Say how many of the lines below include the word "cross", and write nothing else.

○ ○ ○ ○

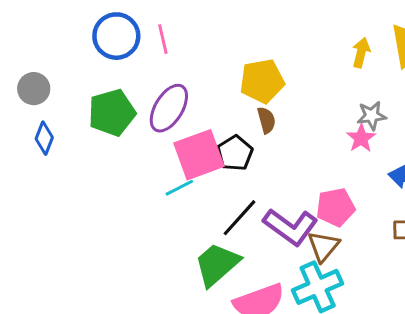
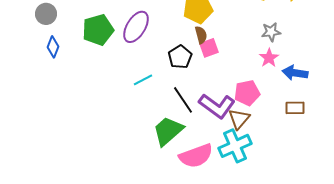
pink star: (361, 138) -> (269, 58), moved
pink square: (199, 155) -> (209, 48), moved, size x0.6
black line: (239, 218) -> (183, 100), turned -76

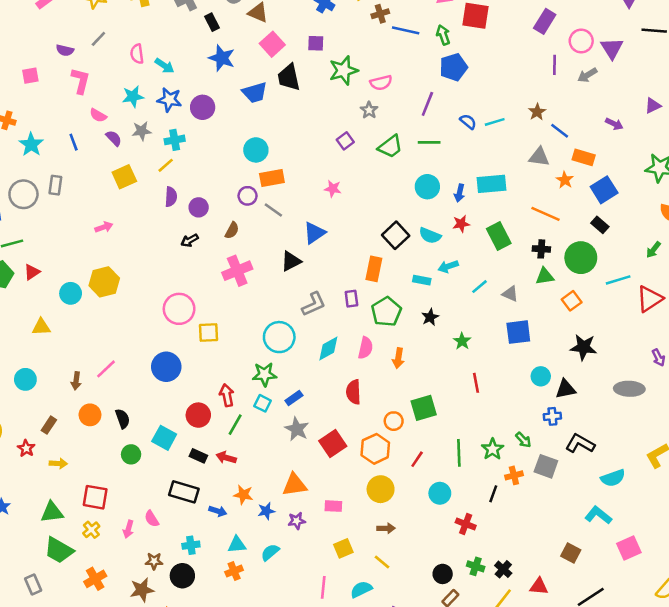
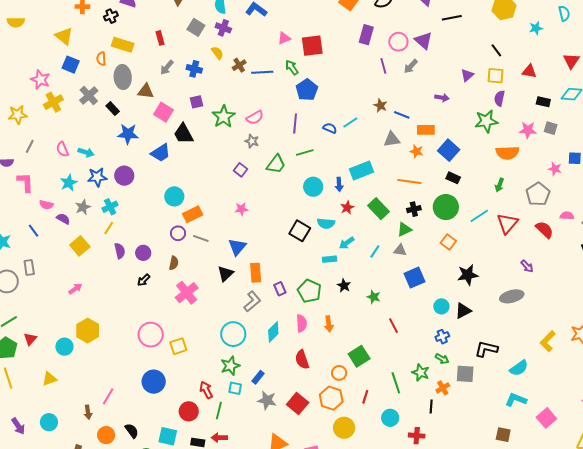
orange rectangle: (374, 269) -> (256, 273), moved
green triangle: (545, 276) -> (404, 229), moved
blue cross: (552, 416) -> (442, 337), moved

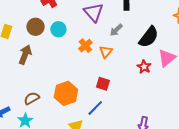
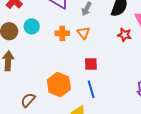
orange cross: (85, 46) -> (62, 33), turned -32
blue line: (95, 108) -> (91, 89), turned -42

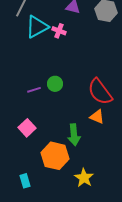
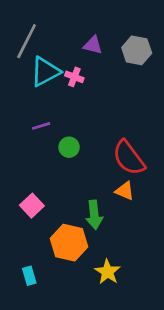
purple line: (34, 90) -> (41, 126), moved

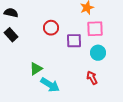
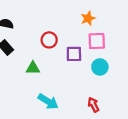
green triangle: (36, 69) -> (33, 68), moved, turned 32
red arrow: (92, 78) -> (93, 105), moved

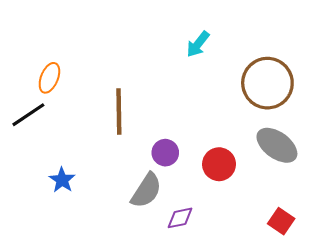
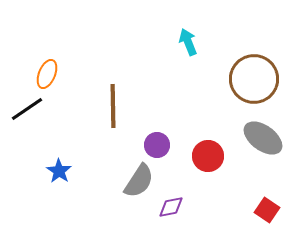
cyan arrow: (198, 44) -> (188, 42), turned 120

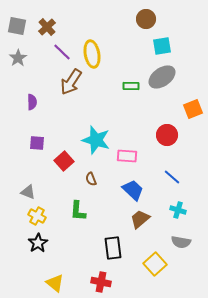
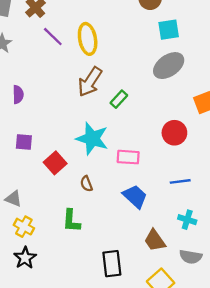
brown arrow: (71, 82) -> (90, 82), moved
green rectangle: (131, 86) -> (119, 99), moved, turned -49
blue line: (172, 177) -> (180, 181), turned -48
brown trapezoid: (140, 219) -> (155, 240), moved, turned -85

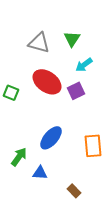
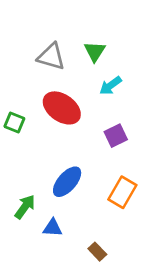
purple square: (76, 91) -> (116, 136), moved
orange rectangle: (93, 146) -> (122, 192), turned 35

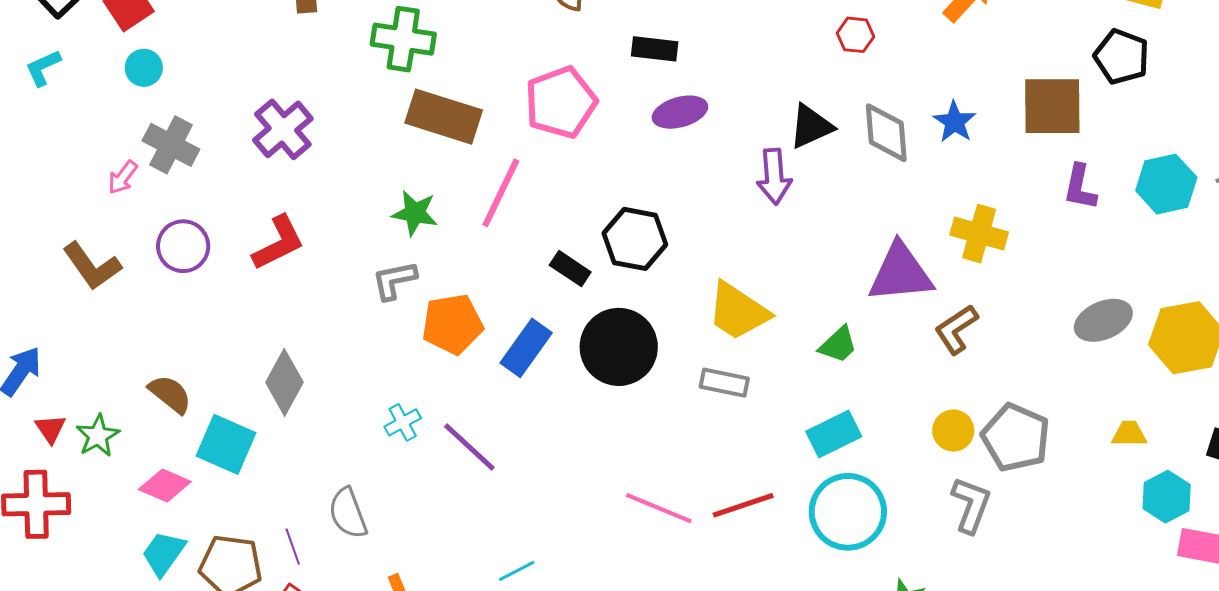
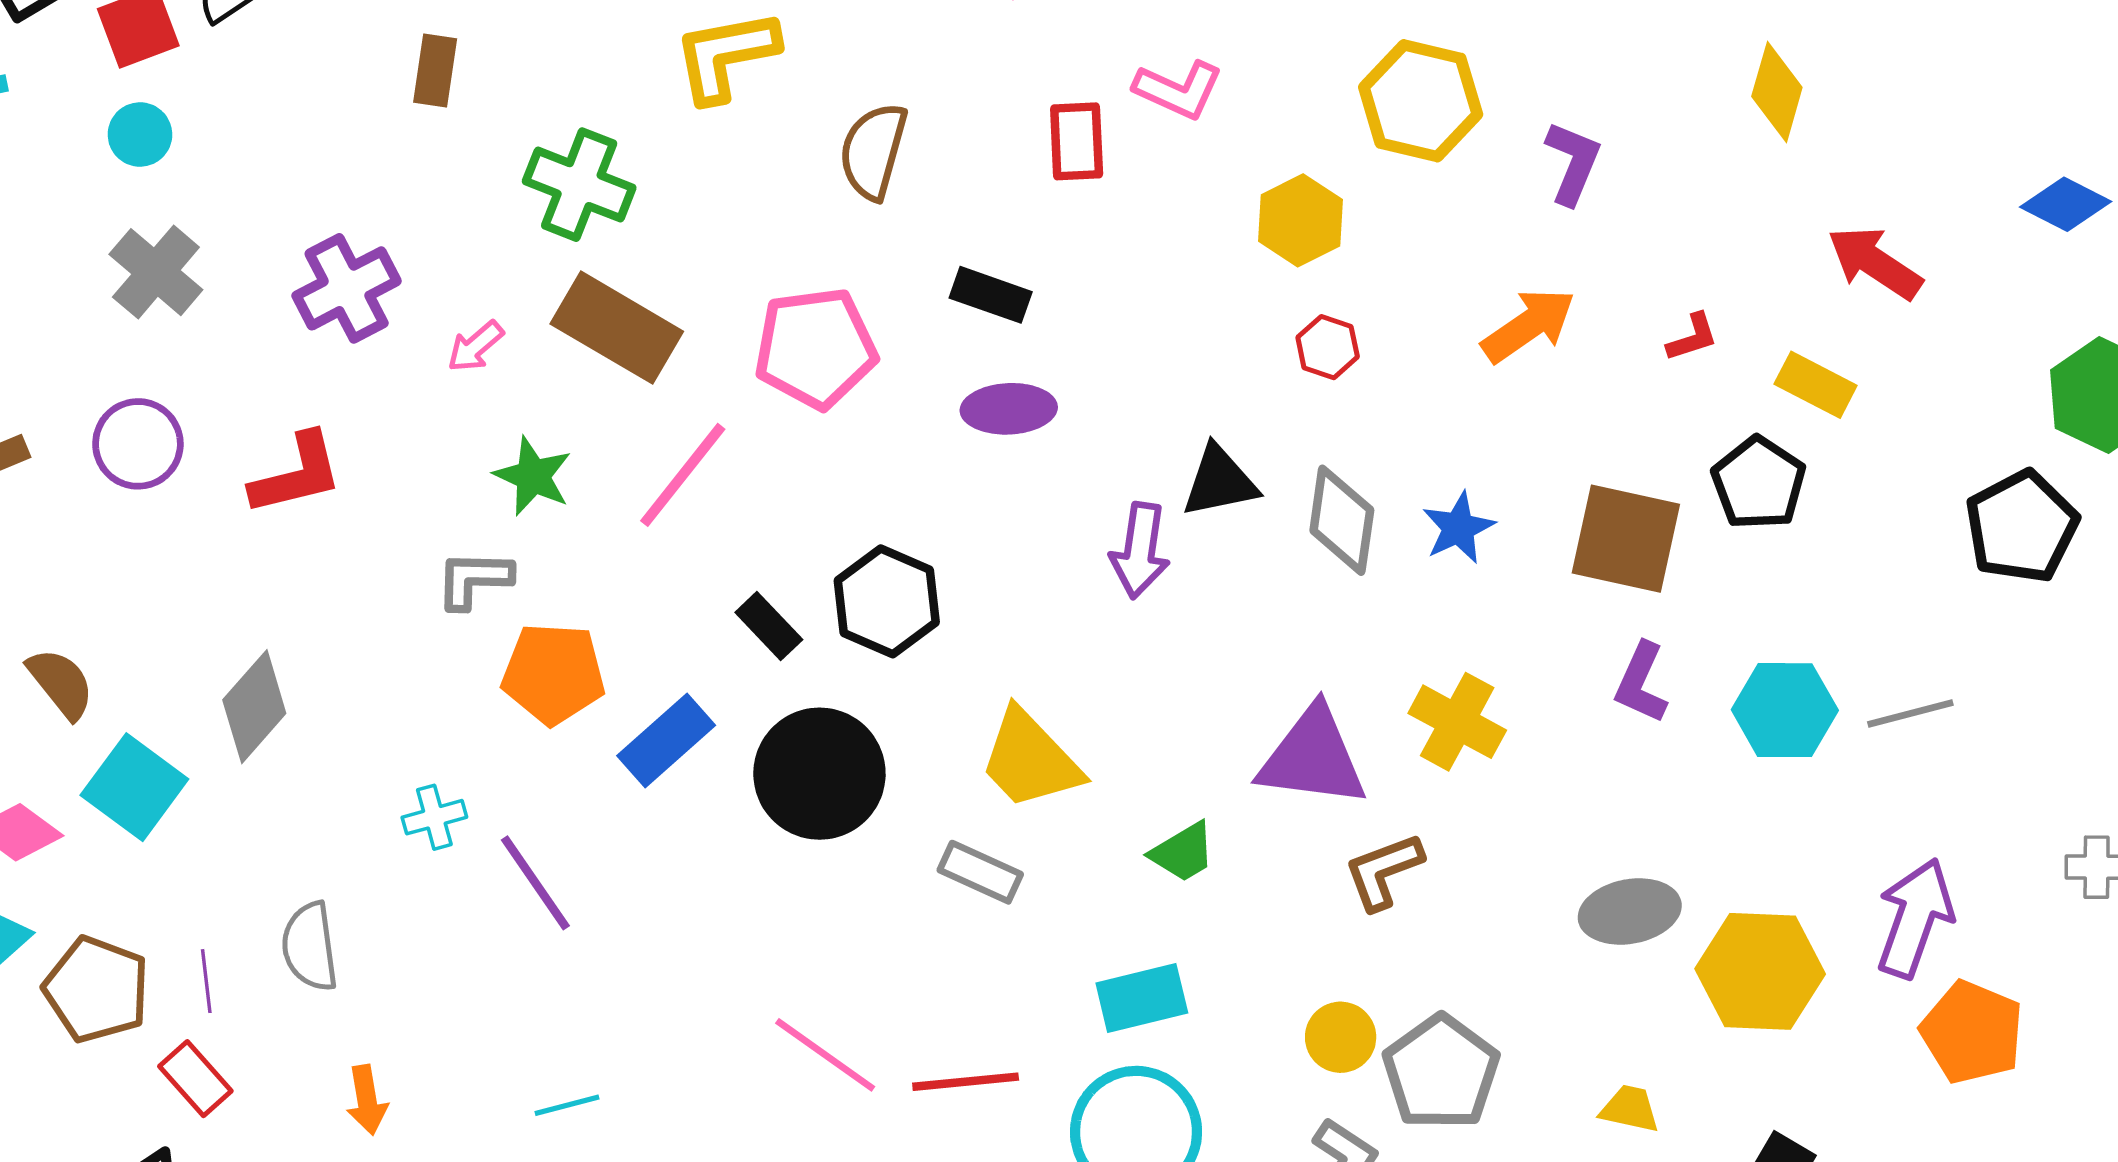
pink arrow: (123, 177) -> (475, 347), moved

○ ○ ○ ○

> _ANSWER BELOW_
2